* **Exercise**
Wherever a line of the data contains "brown", copy that line.

* **Source data**
-- -- --

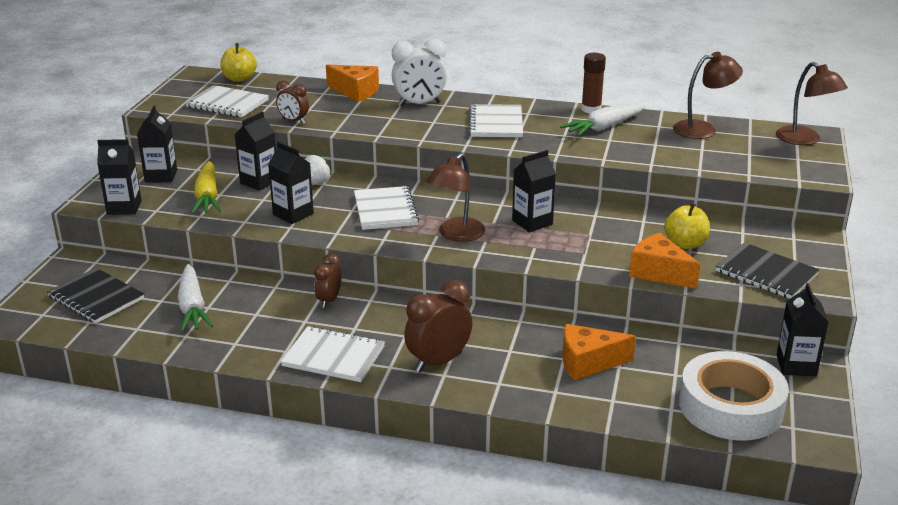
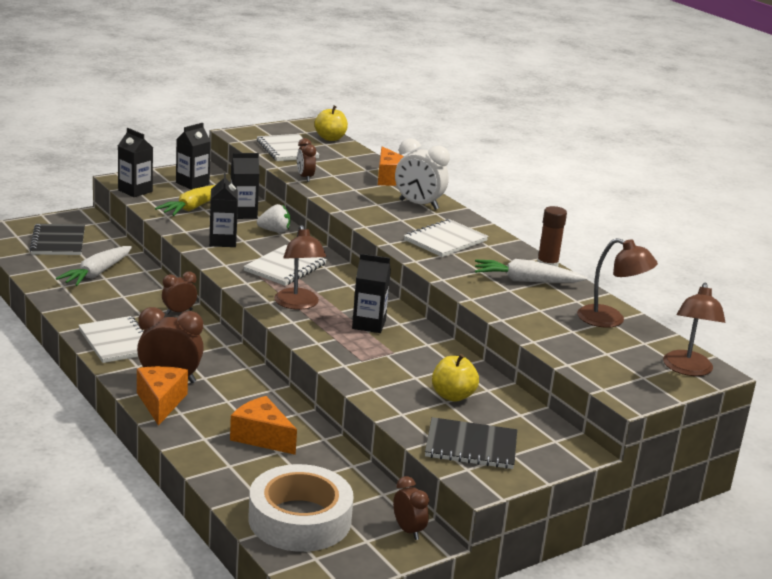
camera: 40 degrees right, 5 degrees down
(456, 235) = (298, 304): brown lamp -> brown lamp turned 90 degrees counterclockwise
(659, 273) = (387, 400): orange cheese -> orange cheese (161, 402)
(766, 273) = (471, 446): black notebook -> black notebook turned 75 degrees counterclockwise
(796, 365) = (408, 530): black carton -> brown clock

-- -- --

* **Exercise output**
(456, 235) = (298, 304): brown lamp -> brown lamp turned 90 degrees counterclockwise
(796, 365) = (408, 530): black carton -> brown clock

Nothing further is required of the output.